**** Data shown
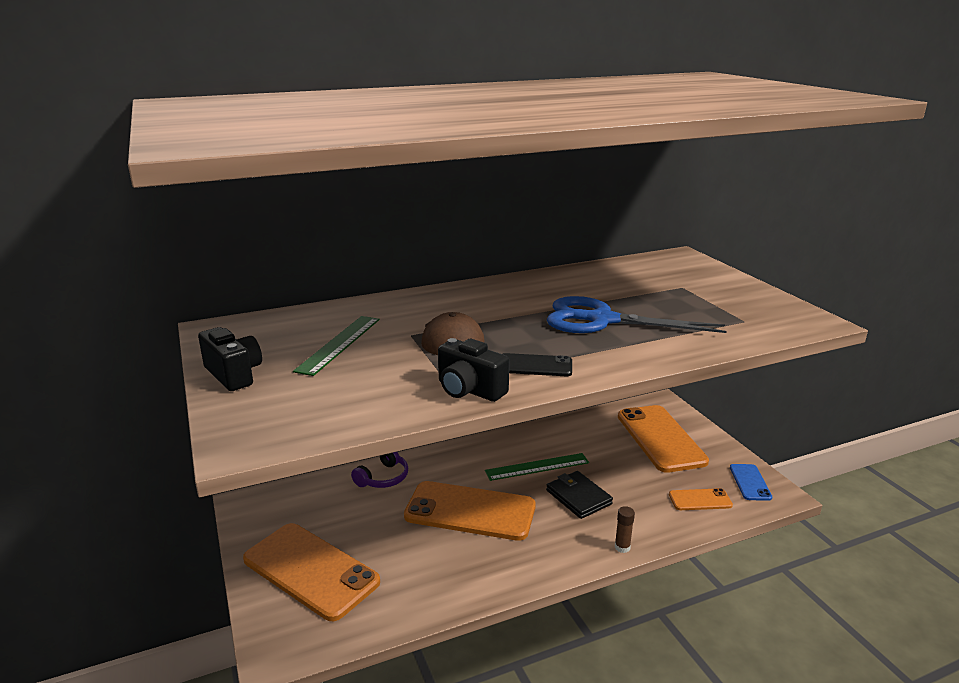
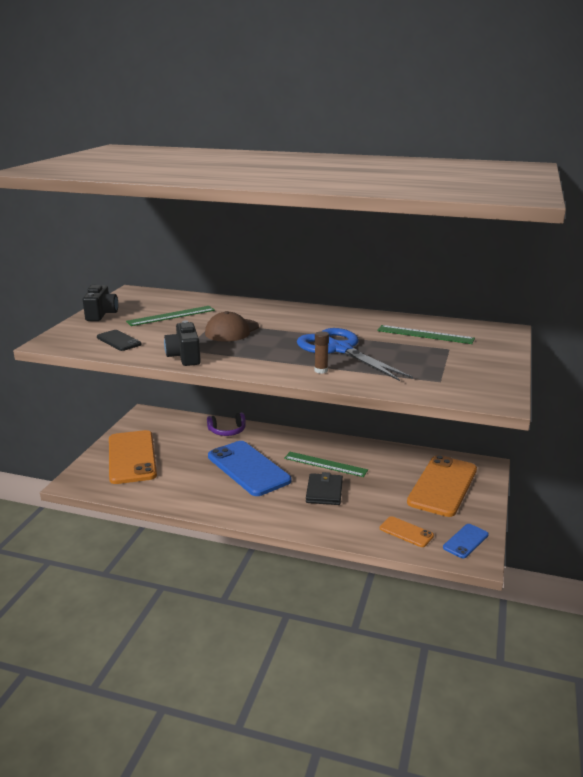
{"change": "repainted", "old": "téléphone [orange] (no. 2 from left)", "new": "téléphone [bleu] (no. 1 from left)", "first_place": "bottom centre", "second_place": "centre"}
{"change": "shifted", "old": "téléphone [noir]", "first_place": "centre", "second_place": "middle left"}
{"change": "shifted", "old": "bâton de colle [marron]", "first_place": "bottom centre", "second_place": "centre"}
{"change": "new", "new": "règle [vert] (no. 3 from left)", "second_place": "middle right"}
********
▶ _Your instructions_: Each line in the listing either holds the word "bottom" or does not. Report how many do, as a bare number.

▶ _Output for this task_: 2